* **What to produce**
Retype the whole listing below exactly, keeping every picture out of it.

=== Section Start ===

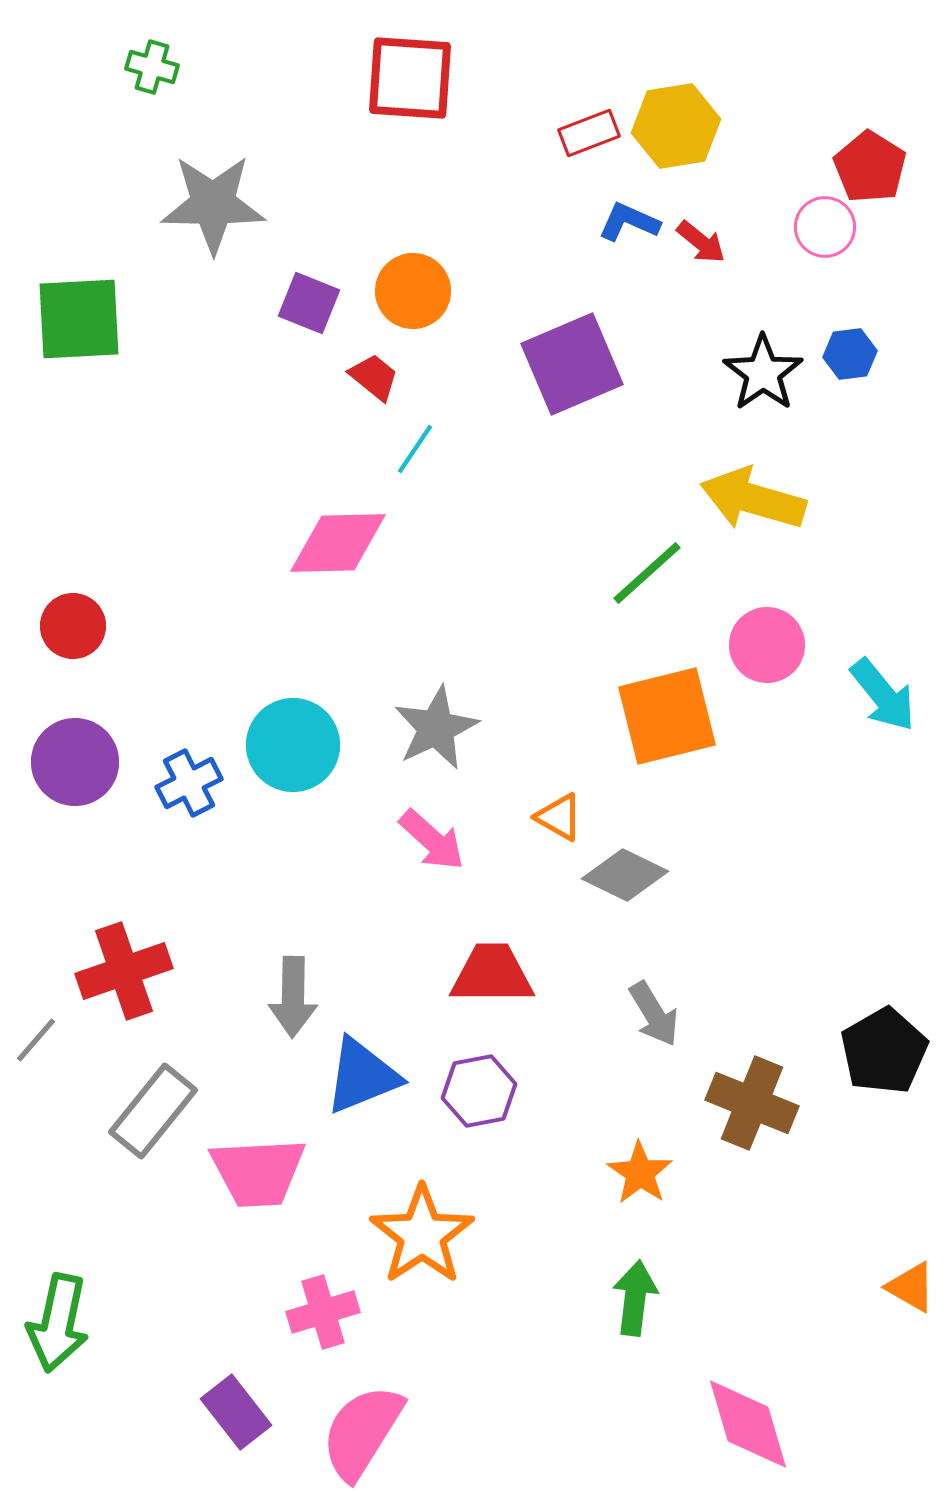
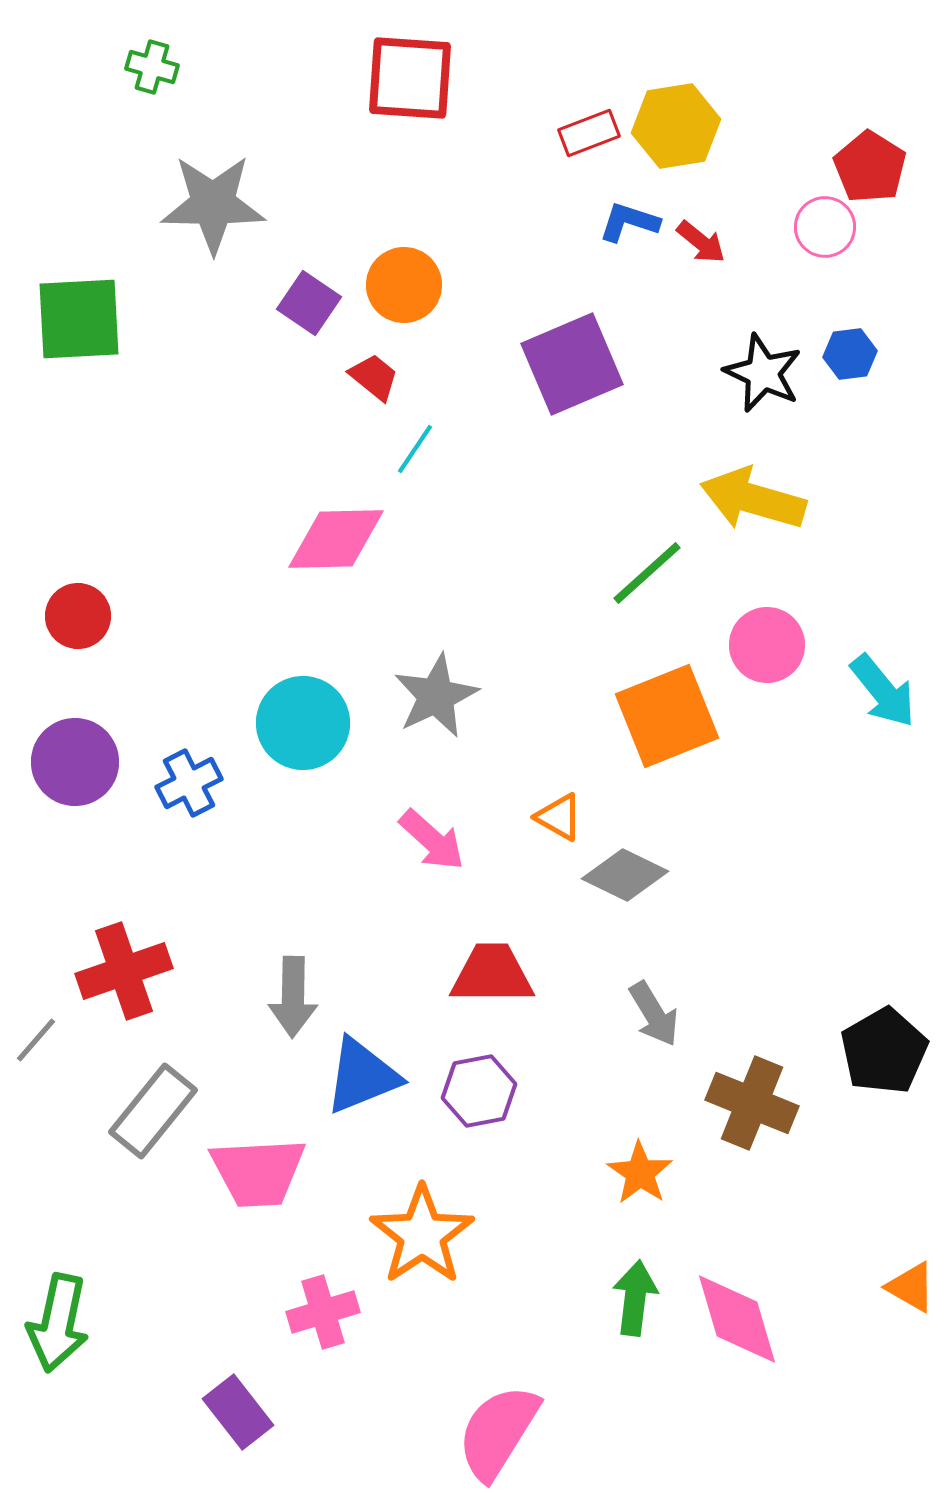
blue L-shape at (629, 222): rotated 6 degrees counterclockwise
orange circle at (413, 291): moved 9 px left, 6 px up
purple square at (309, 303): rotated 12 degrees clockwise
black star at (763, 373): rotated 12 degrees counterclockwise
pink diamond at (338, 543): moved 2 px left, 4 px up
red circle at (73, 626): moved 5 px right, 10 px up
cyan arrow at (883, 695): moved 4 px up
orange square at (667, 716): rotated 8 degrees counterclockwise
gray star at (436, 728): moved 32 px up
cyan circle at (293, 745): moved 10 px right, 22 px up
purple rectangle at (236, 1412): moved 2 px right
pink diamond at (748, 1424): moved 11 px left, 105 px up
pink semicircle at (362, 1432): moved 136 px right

=== Section End ===

* **Answer for the task**
blue L-shape at (629, 222): rotated 6 degrees counterclockwise
orange circle at (413, 291): moved 9 px left, 6 px up
purple square at (309, 303): rotated 12 degrees clockwise
black star at (763, 373): rotated 12 degrees counterclockwise
pink diamond at (338, 543): moved 2 px left, 4 px up
red circle at (73, 626): moved 5 px right, 10 px up
cyan arrow at (883, 695): moved 4 px up
orange square at (667, 716): rotated 8 degrees counterclockwise
gray star at (436, 728): moved 32 px up
cyan circle at (293, 745): moved 10 px right, 22 px up
purple rectangle at (236, 1412): moved 2 px right
pink diamond at (748, 1424): moved 11 px left, 105 px up
pink semicircle at (362, 1432): moved 136 px right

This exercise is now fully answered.